→ **PROBLEM STATEMENT**:
Render every line of the records below as a JSON list of strings, one string per line, leaving out blank lines and the picture markers.
□ □ □ □ □ □ □
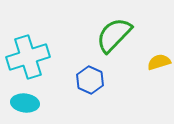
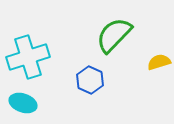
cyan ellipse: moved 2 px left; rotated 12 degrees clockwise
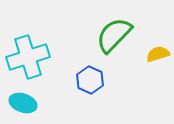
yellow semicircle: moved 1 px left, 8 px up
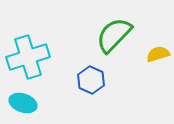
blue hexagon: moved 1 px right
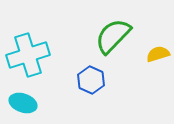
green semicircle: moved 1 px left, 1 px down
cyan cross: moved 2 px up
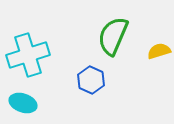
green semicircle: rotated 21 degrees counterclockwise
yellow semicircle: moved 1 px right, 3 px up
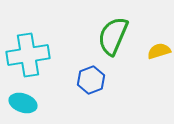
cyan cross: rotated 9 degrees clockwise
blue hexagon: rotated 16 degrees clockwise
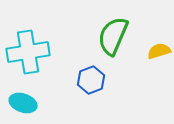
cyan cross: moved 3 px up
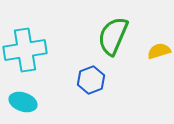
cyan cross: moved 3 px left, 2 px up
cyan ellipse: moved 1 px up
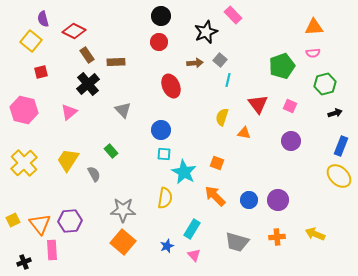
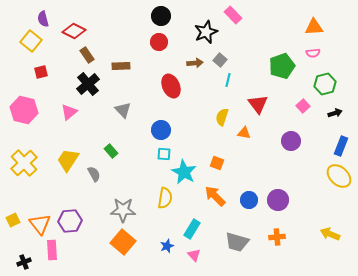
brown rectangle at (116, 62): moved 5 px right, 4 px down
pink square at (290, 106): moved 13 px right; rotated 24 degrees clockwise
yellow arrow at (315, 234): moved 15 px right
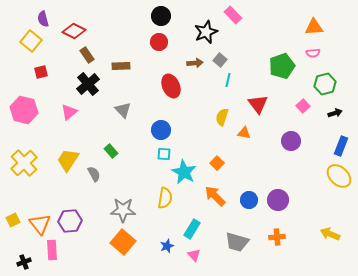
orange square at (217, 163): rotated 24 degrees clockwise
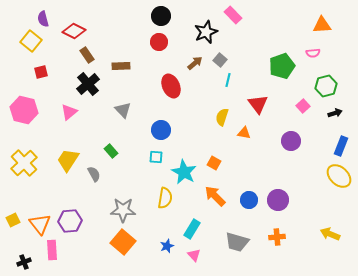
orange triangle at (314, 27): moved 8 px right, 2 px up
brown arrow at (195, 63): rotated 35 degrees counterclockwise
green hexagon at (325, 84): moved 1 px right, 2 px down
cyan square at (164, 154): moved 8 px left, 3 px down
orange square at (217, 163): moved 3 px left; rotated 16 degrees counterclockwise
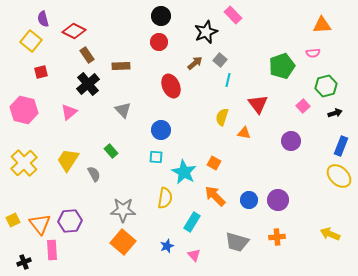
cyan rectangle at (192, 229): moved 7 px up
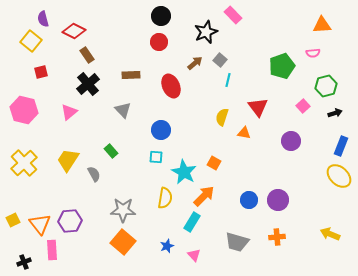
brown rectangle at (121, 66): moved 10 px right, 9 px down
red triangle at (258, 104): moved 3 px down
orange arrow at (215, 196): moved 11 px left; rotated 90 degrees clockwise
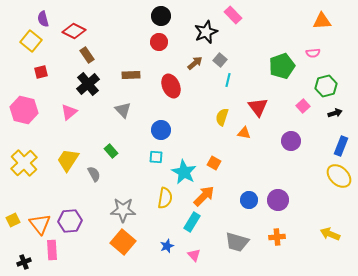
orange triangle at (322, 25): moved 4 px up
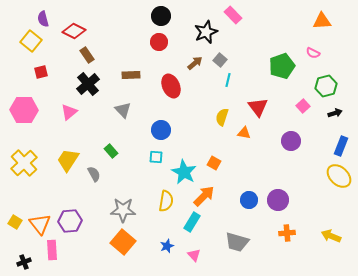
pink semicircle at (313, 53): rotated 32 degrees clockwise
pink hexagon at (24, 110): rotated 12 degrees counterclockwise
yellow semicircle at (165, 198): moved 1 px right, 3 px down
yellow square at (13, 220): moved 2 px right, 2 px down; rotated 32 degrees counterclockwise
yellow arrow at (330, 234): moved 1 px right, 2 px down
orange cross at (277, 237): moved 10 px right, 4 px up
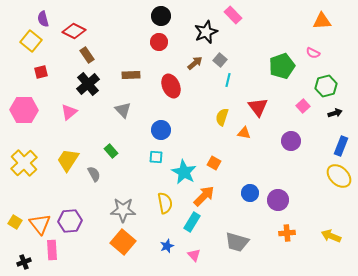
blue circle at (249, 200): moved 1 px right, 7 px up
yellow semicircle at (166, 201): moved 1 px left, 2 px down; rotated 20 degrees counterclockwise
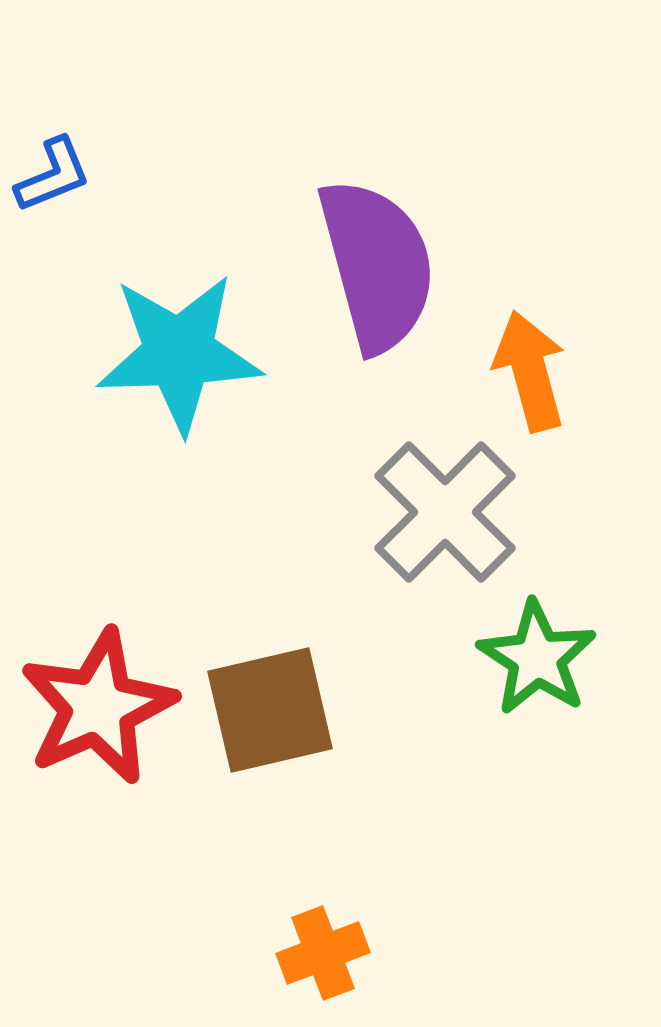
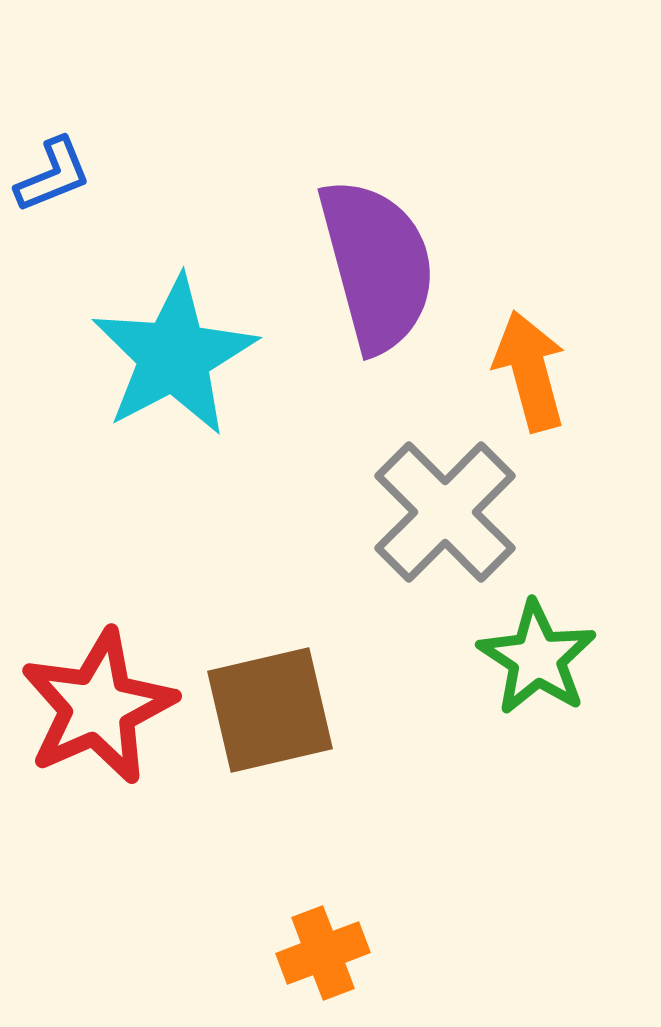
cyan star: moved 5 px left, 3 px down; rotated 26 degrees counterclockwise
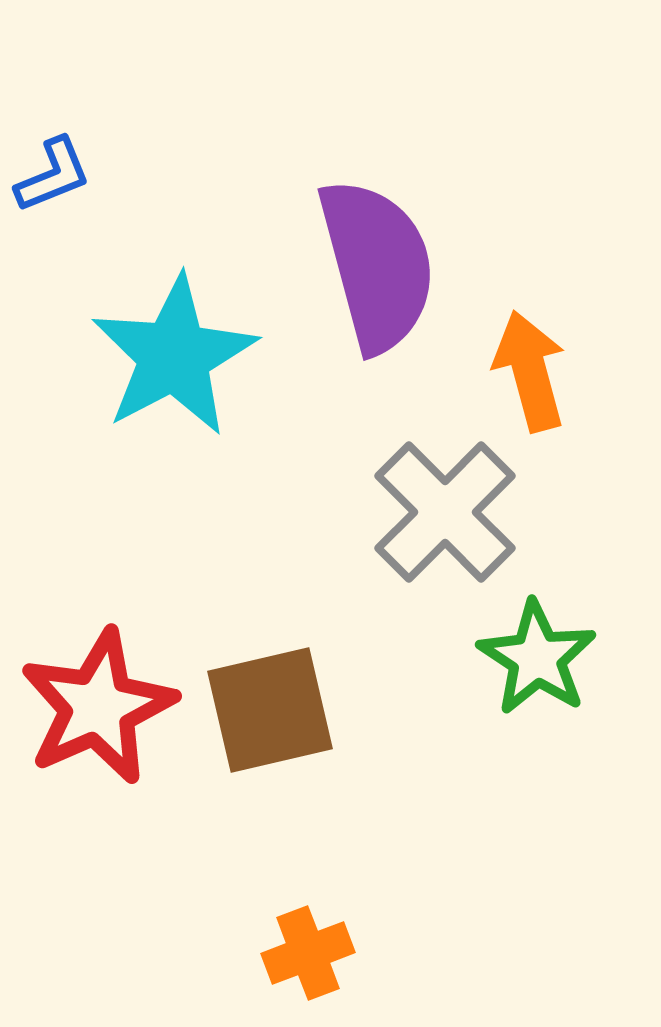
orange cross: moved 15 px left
□ □ □ □ □ □ □
→ **WRITTEN RESPONSE**:
[
  "cyan ellipse: moved 2 px left; rotated 12 degrees clockwise",
  "yellow semicircle: moved 1 px left, 8 px up",
  "blue hexagon: moved 1 px right",
  "green semicircle: moved 1 px left, 1 px down",
  "cyan cross: moved 2 px up",
  "green semicircle: rotated 21 degrees counterclockwise",
  "yellow semicircle: moved 1 px right, 3 px up",
  "cyan cross: rotated 9 degrees clockwise",
  "blue hexagon: rotated 16 degrees clockwise",
  "cyan cross: moved 3 px up",
  "cyan cross: moved 3 px left, 2 px up",
  "cyan ellipse: moved 1 px up",
  "brown rectangle at (116, 62): moved 5 px right, 4 px down",
  "pink square at (290, 106): moved 13 px right; rotated 24 degrees clockwise",
  "yellow arrow at (315, 234): moved 15 px right",
  "orange square at (217, 163): rotated 24 degrees clockwise",
  "orange triangle at (314, 27): moved 8 px right, 2 px up",
  "brown arrow at (195, 63): rotated 35 degrees counterclockwise",
  "green hexagon at (325, 84): moved 1 px right, 2 px down",
  "cyan square at (164, 154): moved 8 px left, 3 px down",
  "orange square at (217, 163): moved 3 px left; rotated 16 degrees counterclockwise",
  "cyan rectangle at (192, 229): moved 7 px up",
  "brown rectangle at (121, 66): moved 10 px right, 9 px down",
  "red triangle at (258, 104): moved 3 px down",
  "orange arrow at (215, 196): moved 11 px left; rotated 90 degrees clockwise",
  "orange triangle at (322, 25): moved 4 px up",
  "pink semicircle at (313, 53): rotated 32 degrees clockwise",
  "pink hexagon at (24, 110): rotated 12 degrees counterclockwise",
  "yellow semicircle at (165, 198): moved 1 px right, 3 px down",
  "yellow square at (13, 220): moved 2 px right, 2 px down; rotated 32 degrees counterclockwise",
  "yellow arrow at (330, 234): moved 1 px right, 2 px down",
  "orange cross at (277, 237): moved 10 px right, 4 px up",
  "blue circle at (249, 200): moved 1 px right, 7 px up",
  "yellow semicircle at (166, 201): moved 1 px left, 2 px down; rotated 20 degrees counterclockwise",
  "cyan star: moved 5 px left, 3 px down; rotated 26 degrees counterclockwise",
  "orange cross: moved 15 px left"
]